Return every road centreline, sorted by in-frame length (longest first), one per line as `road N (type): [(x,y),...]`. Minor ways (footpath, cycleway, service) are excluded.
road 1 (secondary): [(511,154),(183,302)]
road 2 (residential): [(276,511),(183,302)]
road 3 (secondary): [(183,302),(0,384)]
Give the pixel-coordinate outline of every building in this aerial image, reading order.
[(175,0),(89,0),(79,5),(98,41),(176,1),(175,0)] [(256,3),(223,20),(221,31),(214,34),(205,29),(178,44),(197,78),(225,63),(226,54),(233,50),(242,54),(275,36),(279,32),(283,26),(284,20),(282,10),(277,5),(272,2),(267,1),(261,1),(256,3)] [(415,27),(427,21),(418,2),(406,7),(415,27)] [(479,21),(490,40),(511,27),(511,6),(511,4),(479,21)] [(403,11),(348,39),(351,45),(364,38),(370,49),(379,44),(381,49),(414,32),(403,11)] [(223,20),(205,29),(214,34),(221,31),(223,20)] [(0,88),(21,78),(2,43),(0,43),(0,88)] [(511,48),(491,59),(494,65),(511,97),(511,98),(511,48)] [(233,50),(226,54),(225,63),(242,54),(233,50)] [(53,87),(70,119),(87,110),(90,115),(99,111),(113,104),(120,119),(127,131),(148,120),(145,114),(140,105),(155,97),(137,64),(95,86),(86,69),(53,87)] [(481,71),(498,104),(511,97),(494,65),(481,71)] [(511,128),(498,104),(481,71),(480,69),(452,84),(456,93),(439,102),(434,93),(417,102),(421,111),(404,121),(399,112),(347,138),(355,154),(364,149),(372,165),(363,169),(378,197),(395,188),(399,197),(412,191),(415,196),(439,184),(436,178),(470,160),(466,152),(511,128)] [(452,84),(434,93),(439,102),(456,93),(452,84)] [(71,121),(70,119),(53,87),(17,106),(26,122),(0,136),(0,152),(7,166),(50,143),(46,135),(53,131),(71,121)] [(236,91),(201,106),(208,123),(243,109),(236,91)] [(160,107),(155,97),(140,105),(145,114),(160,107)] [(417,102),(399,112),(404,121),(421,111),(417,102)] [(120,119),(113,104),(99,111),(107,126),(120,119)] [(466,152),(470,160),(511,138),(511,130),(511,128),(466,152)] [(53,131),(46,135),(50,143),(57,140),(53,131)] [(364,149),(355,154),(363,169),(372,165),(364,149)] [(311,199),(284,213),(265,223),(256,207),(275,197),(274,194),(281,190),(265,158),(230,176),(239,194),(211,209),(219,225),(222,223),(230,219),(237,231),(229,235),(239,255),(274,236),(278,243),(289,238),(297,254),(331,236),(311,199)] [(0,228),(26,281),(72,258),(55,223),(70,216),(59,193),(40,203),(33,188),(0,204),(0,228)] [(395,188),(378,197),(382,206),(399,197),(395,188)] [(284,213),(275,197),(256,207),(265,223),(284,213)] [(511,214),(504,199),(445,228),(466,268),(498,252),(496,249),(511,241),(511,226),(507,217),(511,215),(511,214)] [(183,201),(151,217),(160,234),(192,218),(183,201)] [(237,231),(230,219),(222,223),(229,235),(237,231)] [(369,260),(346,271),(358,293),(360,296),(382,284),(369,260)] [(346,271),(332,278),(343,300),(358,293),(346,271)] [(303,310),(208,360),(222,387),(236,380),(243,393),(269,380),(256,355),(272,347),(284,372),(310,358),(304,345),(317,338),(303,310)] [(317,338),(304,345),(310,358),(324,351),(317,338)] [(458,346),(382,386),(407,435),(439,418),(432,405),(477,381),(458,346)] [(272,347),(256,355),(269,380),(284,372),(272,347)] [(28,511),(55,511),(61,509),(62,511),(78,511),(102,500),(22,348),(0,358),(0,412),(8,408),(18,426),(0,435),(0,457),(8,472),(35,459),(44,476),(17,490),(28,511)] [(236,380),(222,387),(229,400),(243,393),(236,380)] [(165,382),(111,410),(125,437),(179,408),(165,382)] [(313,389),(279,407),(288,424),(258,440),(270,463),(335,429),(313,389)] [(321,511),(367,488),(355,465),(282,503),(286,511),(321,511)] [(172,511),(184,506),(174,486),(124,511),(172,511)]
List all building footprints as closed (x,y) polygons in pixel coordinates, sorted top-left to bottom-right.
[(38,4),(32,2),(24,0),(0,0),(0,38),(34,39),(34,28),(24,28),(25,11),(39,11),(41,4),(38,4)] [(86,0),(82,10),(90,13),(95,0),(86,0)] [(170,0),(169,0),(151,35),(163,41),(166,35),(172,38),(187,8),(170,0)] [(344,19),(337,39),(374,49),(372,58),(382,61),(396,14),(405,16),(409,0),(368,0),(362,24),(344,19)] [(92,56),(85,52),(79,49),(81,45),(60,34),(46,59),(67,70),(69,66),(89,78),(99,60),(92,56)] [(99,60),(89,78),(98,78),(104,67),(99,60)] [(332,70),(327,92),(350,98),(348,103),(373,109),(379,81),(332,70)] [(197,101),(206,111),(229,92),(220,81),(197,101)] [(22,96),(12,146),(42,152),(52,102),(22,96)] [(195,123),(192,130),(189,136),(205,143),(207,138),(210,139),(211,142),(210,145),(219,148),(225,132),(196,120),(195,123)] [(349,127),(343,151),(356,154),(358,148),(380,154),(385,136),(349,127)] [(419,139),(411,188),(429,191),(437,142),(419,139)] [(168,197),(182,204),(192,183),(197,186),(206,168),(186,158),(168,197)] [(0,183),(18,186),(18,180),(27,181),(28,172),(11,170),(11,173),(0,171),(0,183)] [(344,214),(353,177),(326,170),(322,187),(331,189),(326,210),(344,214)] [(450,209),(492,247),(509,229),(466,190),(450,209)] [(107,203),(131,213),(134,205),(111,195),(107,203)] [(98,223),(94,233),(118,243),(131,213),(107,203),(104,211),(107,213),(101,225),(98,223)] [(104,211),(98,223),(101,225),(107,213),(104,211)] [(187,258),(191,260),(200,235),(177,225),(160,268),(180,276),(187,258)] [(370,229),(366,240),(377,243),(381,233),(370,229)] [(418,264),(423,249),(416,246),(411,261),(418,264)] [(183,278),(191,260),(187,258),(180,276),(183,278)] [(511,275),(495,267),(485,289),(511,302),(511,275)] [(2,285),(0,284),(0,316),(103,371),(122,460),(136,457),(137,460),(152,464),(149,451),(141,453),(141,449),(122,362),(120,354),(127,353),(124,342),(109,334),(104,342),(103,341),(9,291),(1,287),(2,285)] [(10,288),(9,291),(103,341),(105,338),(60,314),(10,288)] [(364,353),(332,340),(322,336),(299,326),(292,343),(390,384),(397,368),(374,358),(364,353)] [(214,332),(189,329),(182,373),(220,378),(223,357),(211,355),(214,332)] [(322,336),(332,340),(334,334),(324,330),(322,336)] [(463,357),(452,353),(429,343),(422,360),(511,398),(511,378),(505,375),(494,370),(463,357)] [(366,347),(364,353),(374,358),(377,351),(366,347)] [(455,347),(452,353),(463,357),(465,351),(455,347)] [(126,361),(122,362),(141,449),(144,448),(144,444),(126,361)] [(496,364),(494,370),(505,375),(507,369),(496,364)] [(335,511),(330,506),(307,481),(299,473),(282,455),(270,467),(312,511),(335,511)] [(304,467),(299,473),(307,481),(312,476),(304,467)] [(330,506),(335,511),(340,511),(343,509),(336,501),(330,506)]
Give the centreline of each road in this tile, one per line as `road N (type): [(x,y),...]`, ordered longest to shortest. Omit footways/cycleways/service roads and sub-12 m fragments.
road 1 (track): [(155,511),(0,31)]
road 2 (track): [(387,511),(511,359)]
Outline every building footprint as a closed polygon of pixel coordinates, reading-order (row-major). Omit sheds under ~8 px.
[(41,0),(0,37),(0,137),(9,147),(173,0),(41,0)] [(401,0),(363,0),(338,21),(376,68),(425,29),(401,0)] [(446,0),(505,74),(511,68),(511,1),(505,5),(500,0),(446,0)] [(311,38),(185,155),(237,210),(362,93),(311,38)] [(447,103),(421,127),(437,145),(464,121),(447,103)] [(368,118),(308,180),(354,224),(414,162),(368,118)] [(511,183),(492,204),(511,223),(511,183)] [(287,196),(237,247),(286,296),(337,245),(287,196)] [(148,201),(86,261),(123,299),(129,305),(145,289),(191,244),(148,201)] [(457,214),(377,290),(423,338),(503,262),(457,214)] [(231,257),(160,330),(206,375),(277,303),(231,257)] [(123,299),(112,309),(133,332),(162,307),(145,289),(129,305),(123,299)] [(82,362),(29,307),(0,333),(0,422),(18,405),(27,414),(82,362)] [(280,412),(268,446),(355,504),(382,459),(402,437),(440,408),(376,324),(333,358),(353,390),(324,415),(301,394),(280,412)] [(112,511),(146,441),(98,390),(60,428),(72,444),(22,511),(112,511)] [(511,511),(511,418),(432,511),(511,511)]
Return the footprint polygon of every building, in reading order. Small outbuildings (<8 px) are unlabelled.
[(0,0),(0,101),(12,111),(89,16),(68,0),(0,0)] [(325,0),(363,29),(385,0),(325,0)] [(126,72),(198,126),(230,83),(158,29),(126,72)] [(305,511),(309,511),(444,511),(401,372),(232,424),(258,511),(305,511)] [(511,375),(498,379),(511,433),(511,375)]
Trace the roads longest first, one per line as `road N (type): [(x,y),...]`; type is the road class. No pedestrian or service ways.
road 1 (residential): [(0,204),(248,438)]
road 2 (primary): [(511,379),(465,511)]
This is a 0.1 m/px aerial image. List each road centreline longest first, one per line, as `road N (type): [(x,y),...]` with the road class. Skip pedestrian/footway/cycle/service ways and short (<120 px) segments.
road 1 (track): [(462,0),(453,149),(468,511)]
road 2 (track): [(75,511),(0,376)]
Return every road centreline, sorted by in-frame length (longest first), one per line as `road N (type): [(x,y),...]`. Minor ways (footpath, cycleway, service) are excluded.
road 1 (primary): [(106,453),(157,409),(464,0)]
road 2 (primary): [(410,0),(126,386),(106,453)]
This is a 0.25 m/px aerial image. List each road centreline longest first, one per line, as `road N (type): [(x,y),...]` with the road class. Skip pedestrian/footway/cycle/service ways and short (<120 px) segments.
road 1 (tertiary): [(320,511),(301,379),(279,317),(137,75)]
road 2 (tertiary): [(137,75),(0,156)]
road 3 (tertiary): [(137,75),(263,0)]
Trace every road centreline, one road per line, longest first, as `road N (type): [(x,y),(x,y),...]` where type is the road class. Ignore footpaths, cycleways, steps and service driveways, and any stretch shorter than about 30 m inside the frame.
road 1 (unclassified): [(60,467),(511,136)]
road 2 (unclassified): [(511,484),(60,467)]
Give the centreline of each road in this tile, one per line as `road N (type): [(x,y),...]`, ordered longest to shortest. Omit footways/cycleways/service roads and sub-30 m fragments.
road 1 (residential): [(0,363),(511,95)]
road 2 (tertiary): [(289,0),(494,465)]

------------------------------------------------

Reproduce the data starting at its first line and ending at the line that contains "road 3 (secondary): [(183,302),(0,384)]", substituting "center line" for "centreline" and keeping everything else the same.

Return every road center line, sorted by in-frame length (longest first), one per line as `road N (type): [(x,y),...]`. Minor ways (footpath, cycleway, service) are excluded.
road 1 (secondary): [(511,154),(183,302)]
road 2 (residential): [(276,511),(183,302)]
road 3 (secondary): [(183,302),(0,384)]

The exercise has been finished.